(Object matching data)
....

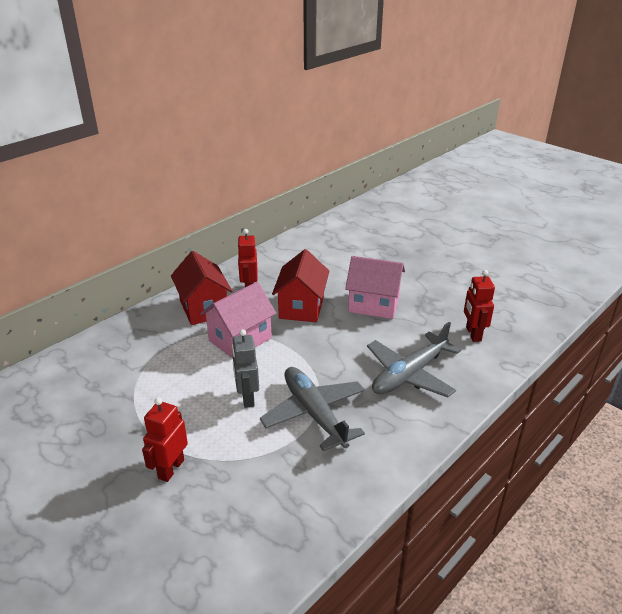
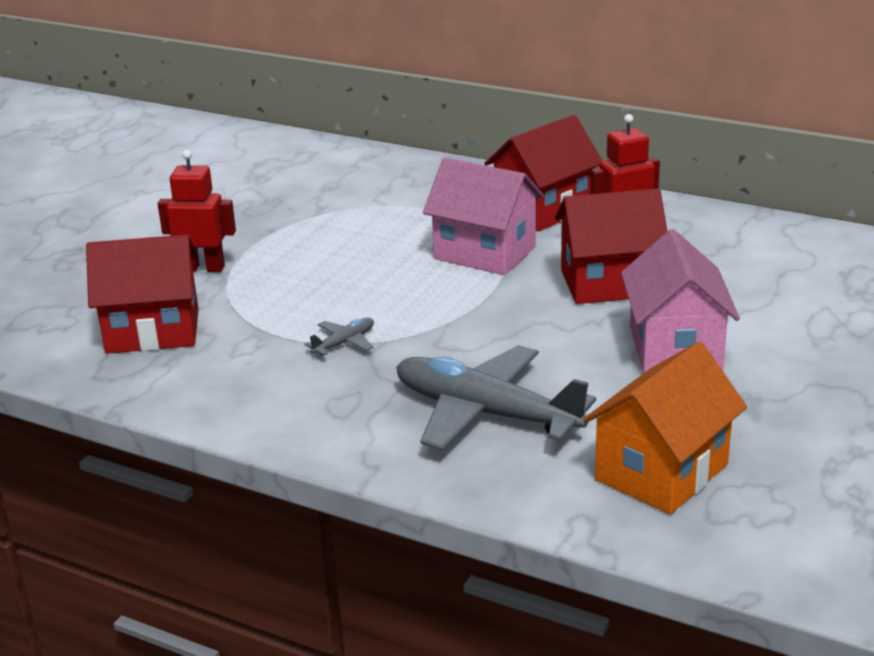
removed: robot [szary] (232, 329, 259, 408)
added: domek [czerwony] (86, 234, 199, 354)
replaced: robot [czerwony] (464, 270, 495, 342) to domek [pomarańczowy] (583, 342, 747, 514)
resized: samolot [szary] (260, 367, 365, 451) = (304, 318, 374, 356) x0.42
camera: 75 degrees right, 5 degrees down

....

▶ **EXERCISE AIM**
Starting at the line that contains "added: domek [czerwony] (86, 234, 199, 354)", retype each remaining line of the records exactly; that line and the last line are both included.

▶ **THE COMPLETED TASK**
added: domek [czerwony] (86, 234, 199, 354)
replaced: robot [czerwony] (464, 270, 495, 342) to domek [pomarańczowy] (583, 342, 747, 514)
resized: samolot [szary] (260, 367, 365, 451) = (304, 318, 374, 356) x0.42
camera: 75 degrees right, 5 degrees down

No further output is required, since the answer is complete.